§ **Exercise requirements**: Which lines in the records below contain the word "clef"? List each of those lines in full.

··· Supplied material

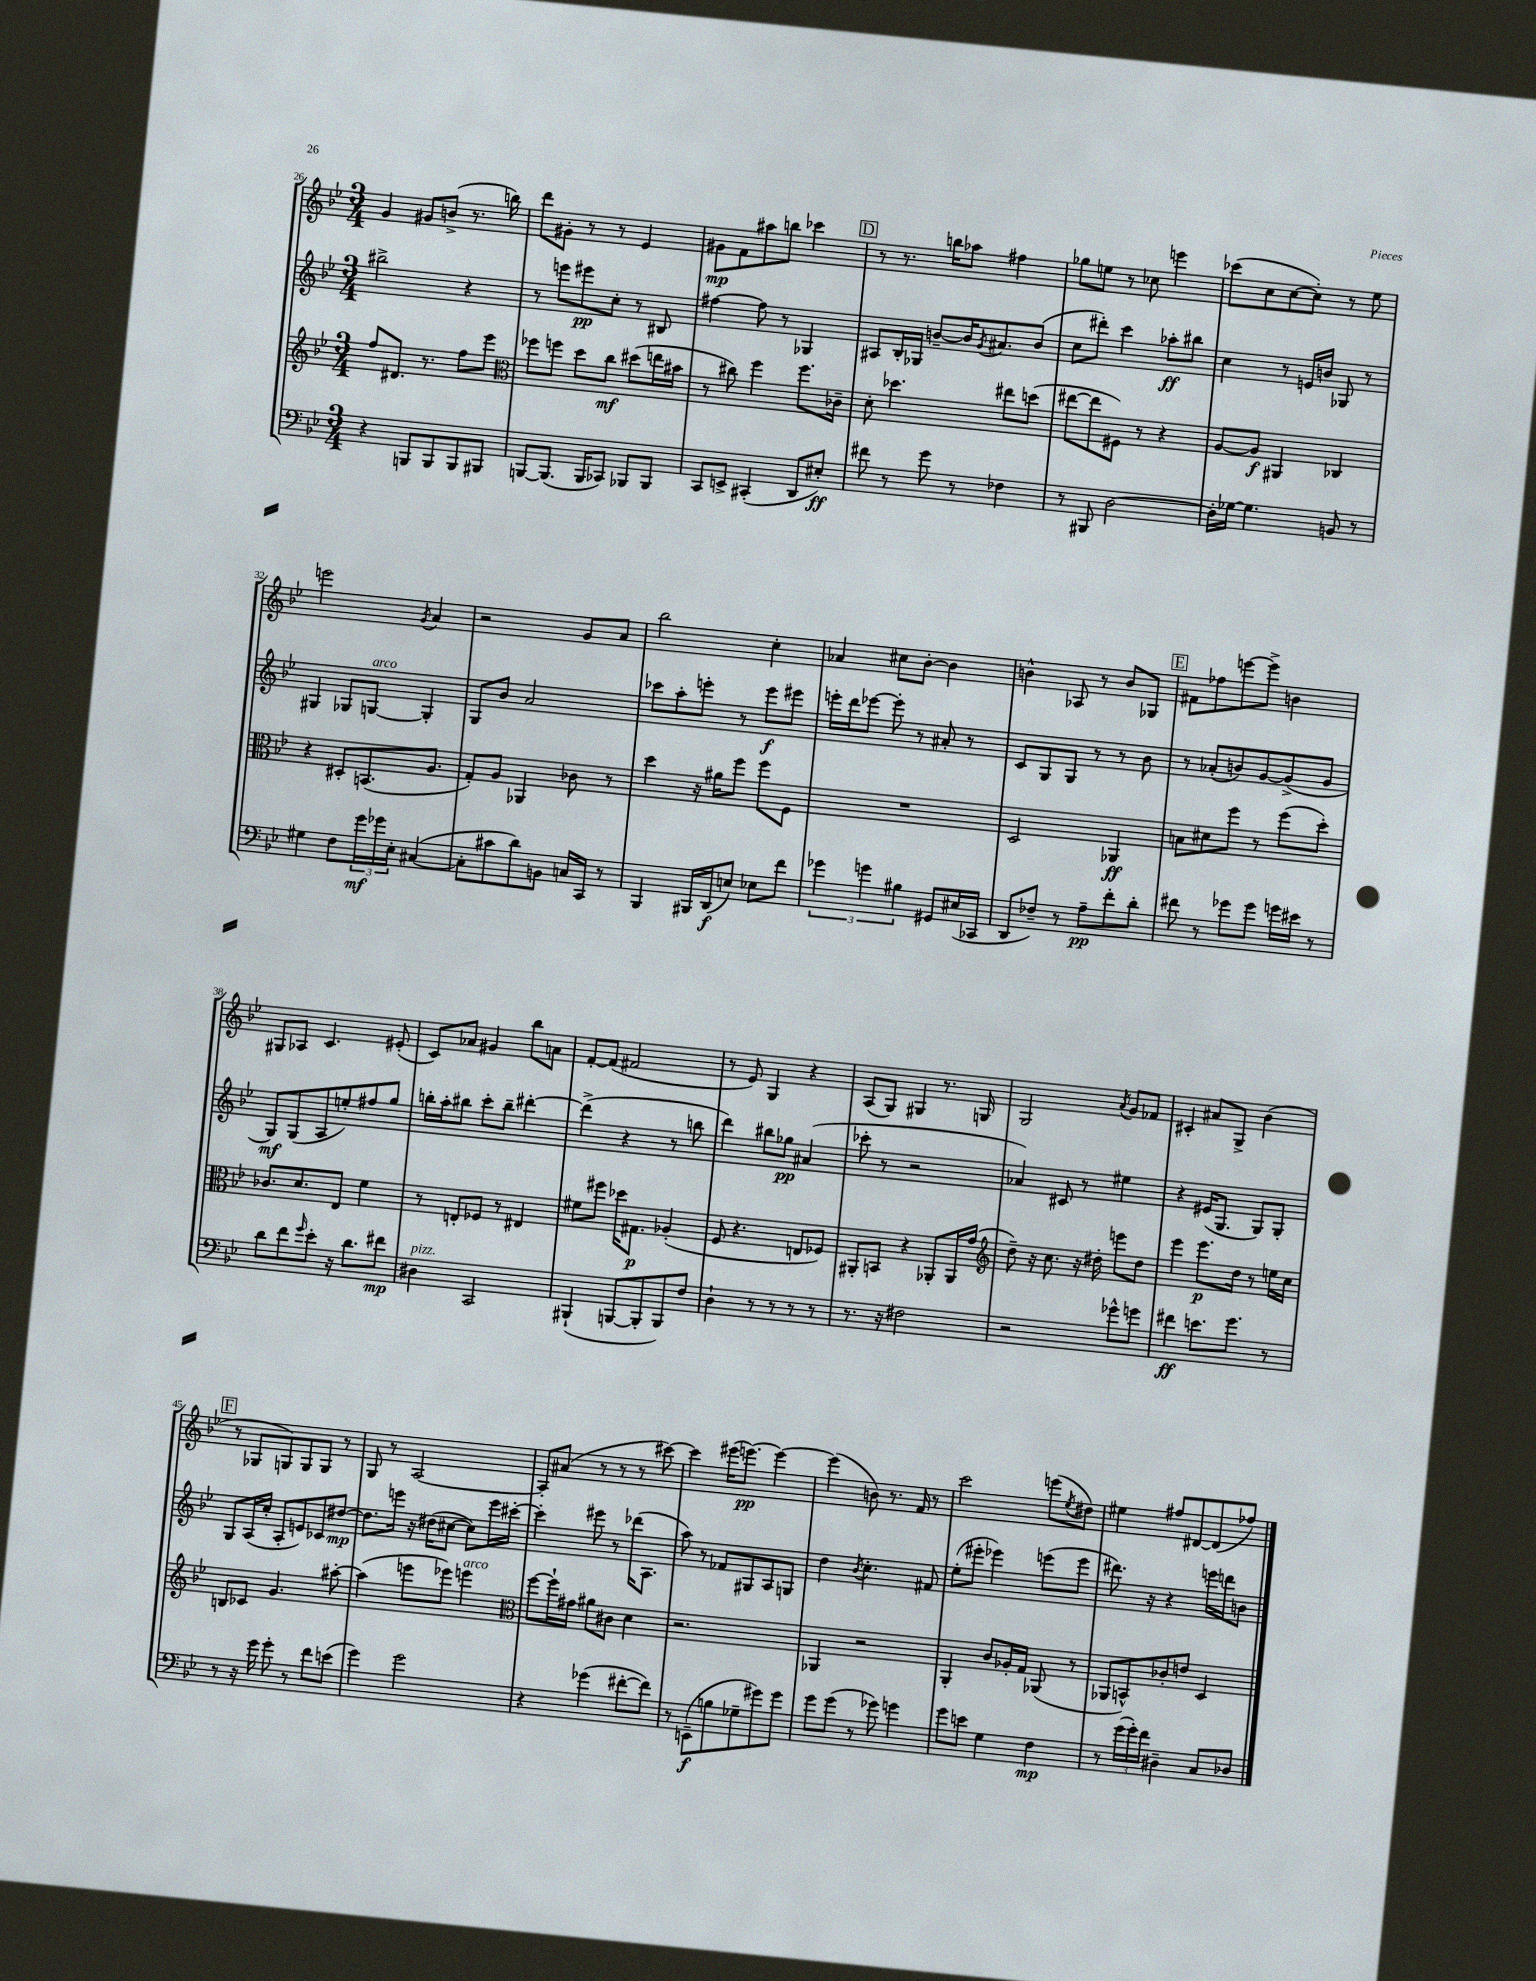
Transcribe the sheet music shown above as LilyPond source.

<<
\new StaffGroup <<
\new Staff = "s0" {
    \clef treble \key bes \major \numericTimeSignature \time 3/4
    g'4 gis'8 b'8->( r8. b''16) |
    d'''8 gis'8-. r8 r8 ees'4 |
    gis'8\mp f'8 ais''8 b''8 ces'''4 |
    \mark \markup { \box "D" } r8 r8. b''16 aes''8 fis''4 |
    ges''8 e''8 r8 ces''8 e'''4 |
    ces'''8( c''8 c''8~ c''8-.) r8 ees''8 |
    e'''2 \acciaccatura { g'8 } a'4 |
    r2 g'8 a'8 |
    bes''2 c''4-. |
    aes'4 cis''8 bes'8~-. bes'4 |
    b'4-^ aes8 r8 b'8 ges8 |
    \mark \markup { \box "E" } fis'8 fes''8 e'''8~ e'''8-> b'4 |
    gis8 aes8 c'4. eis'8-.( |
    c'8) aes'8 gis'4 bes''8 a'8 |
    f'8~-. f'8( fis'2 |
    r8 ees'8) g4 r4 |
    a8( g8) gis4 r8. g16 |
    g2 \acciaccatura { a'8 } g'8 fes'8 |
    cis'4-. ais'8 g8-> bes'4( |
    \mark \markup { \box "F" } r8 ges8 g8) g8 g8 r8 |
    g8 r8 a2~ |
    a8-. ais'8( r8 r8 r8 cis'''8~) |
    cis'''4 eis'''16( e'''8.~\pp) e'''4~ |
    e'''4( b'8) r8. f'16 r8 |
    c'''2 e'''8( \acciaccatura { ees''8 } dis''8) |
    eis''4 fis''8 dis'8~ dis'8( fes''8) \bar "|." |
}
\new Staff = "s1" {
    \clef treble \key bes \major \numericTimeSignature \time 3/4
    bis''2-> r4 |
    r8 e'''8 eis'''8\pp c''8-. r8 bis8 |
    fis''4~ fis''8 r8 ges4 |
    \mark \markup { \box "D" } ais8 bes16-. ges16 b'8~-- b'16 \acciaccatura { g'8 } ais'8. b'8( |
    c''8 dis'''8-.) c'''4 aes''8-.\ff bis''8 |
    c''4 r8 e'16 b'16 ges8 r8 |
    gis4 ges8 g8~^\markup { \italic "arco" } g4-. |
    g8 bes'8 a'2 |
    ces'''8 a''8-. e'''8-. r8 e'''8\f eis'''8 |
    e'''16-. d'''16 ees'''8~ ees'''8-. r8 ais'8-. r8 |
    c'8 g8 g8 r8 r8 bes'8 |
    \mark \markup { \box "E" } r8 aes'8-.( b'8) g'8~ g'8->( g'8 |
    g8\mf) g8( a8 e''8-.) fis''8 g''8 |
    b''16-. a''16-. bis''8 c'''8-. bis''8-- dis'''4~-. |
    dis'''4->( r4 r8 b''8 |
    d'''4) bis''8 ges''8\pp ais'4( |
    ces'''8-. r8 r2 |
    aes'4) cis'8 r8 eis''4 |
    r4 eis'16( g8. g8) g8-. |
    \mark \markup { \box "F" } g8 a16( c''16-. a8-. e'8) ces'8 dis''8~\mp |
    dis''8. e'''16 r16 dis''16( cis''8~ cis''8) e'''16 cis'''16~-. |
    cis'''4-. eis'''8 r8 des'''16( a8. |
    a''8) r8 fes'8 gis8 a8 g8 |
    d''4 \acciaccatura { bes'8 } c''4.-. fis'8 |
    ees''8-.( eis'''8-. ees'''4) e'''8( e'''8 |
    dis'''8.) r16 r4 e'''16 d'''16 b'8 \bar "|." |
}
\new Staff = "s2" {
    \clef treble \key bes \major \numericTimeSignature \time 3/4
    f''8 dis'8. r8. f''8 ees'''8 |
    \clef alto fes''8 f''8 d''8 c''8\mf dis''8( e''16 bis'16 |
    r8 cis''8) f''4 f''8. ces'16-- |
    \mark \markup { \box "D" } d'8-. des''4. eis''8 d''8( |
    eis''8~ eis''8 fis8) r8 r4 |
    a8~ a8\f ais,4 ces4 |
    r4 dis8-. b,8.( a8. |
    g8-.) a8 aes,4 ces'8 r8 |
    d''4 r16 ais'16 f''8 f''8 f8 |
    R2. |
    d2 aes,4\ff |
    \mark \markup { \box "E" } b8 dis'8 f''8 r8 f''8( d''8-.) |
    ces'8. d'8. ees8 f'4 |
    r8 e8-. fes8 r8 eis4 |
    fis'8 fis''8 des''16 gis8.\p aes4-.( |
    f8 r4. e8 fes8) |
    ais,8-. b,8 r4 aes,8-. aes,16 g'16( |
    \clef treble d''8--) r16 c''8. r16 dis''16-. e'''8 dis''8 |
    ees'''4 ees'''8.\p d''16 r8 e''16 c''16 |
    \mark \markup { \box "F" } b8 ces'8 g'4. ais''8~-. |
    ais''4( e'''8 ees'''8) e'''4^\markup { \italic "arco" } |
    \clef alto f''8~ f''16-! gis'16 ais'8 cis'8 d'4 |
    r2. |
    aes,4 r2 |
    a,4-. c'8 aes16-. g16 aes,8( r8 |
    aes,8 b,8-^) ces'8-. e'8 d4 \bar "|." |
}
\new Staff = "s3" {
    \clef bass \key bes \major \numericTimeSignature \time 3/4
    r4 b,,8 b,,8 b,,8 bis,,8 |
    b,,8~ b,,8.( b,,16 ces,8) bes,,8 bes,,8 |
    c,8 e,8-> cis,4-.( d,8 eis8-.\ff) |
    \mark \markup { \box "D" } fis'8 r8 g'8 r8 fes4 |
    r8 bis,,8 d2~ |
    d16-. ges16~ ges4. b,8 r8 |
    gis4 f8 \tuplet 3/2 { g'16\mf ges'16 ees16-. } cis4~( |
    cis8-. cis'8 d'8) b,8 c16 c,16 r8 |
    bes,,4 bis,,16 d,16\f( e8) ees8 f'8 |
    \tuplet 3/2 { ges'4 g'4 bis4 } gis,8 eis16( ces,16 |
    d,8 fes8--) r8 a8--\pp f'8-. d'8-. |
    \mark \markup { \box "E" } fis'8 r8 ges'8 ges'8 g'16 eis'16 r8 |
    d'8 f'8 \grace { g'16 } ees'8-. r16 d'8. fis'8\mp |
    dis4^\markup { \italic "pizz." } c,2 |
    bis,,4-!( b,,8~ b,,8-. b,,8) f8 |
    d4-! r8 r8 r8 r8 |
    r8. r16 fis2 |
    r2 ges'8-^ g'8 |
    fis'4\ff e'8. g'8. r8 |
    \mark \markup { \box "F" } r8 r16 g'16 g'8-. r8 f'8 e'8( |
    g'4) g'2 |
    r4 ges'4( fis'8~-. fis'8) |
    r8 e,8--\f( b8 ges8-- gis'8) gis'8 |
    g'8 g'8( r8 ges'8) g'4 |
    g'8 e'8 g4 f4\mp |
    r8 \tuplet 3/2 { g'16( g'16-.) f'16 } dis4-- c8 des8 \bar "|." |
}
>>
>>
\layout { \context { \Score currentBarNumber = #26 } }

······

§ **Reply**:
    \clef treble \key bes \major \numericTimeSignature \time 3/4
    \clef treble \key bes \major \numericTimeSignature \time 3/4
    \clef treble \key bes \major \numericTimeSignature \time 3/4
    \clef alto fes''8 f''8 d''8 c''8\mf dis''8( e''16 bis'16 |
    \clef treble d''8--) r16 c''8. r16 dis''16-. e'''8 dis''8 |
    \clef alto f''8~ f''16-! gis'16 ais'8 cis'8 d'4 |
    \clef bass \key bes \major \numericTimeSignature \time 3/4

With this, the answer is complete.